* [TASK TO CARRY OUT]: Put the lines from the start of the entries through the line containing "red triangle at" into a numbered list, leaving out the pictures.

[Dataset records]
** BEGIN **

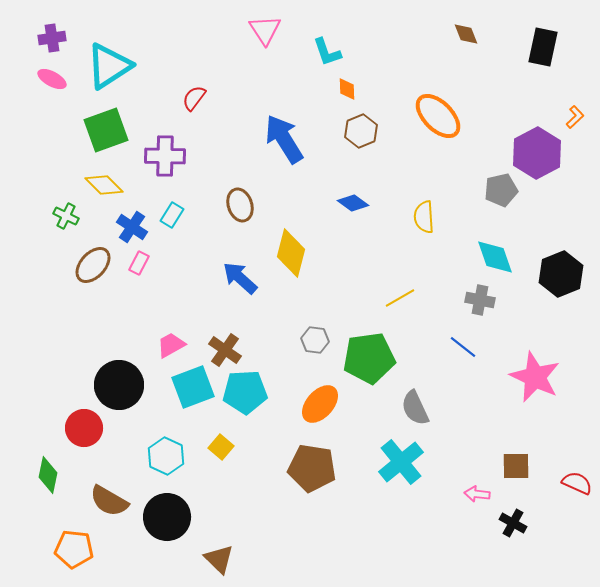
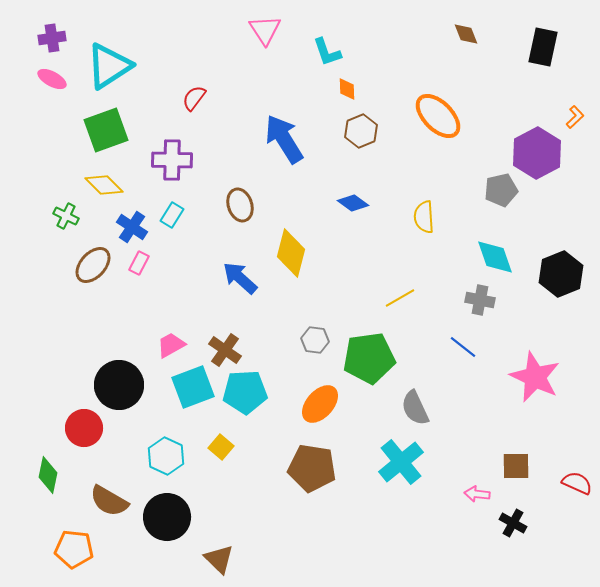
purple cross at (165, 156): moved 7 px right, 4 px down
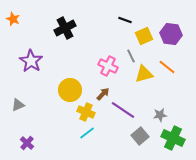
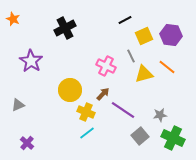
black line: rotated 48 degrees counterclockwise
purple hexagon: moved 1 px down
pink cross: moved 2 px left
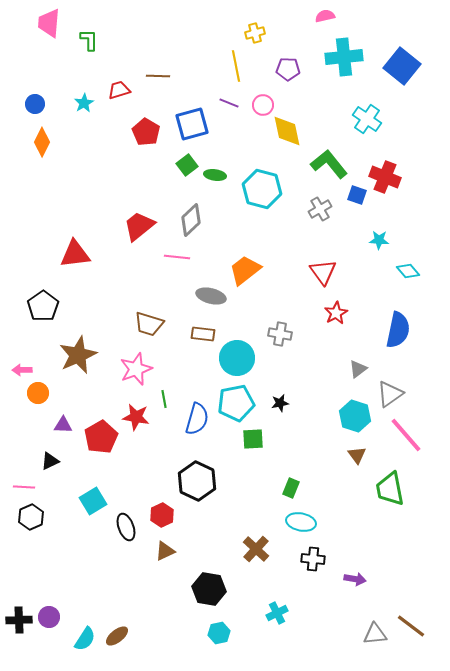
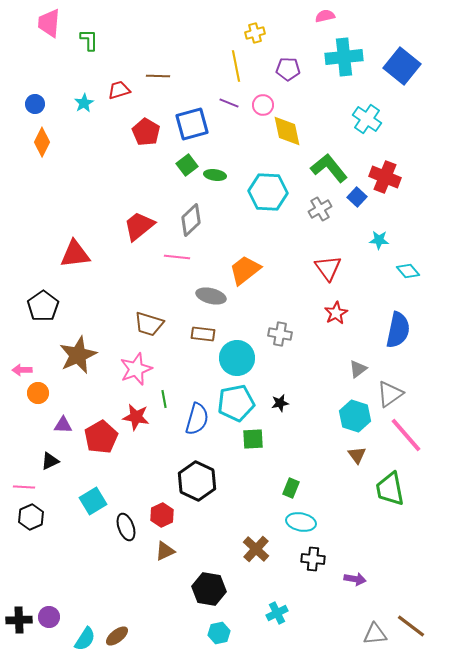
green L-shape at (329, 164): moved 4 px down
cyan hexagon at (262, 189): moved 6 px right, 3 px down; rotated 12 degrees counterclockwise
blue square at (357, 195): moved 2 px down; rotated 24 degrees clockwise
red triangle at (323, 272): moved 5 px right, 4 px up
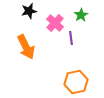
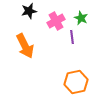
green star: moved 3 px down; rotated 16 degrees counterclockwise
pink cross: moved 1 px right, 2 px up; rotated 18 degrees clockwise
purple line: moved 1 px right, 1 px up
orange arrow: moved 1 px left, 1 px up
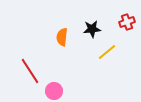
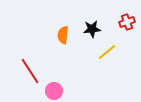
orange semicircle: moved 1 px right, 2 px up
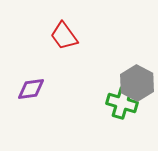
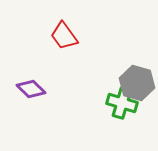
gray hexagon: rotated 12 degrees counterclockwise
purple diamond: rotated 52 degrees clockwise
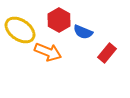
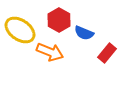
blue semicircle: moved 1 px right, 1 px down
orange arrow: moved 2 px right
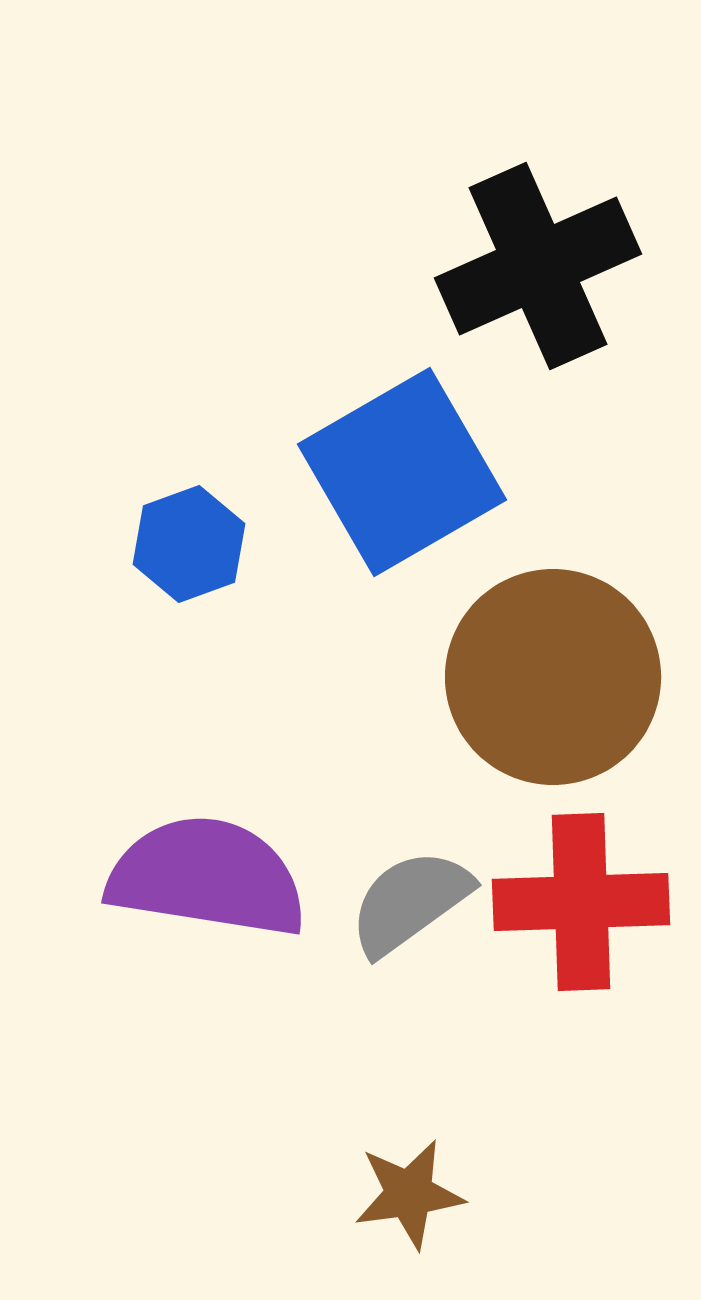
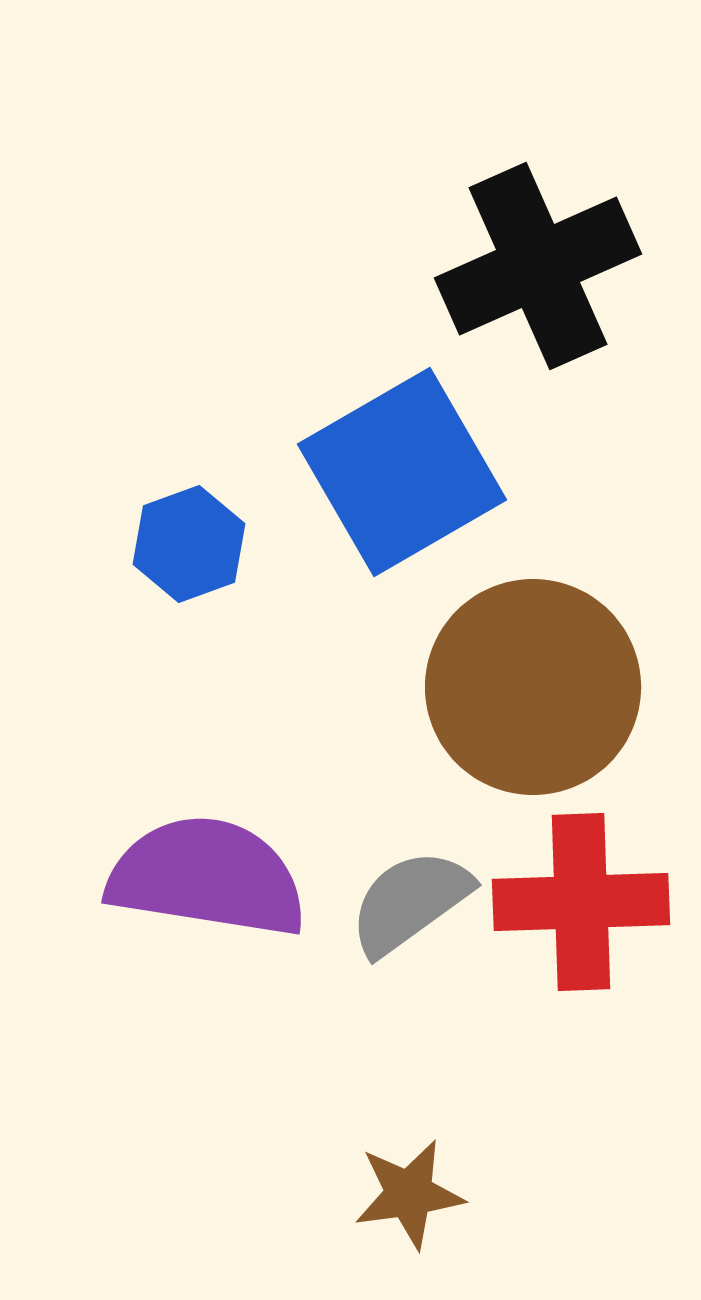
brown circle: moved 20 px left, 10 px down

** END **

* [PROBLEM SOLUTION]:
1. purple cross at (165, 156): moved 7 px right, 4 px down
2. black line: rotated 48 degrees counterclockwise
3. purple hexagon: moved 1 px down
4. pink cross: moved 2 px left
5. green L-shape at (329, 164): moved 4 px down
6. cyan hexagon at (262, 189): moved 6 px right, 3 px down; rotated 12 degrees counterclockwise
7. blue square at (357, 195): moved 2 px down; rotated 24 degrees clockwise
8. red triangle at (323, 272): moved 5 px right, 4 px up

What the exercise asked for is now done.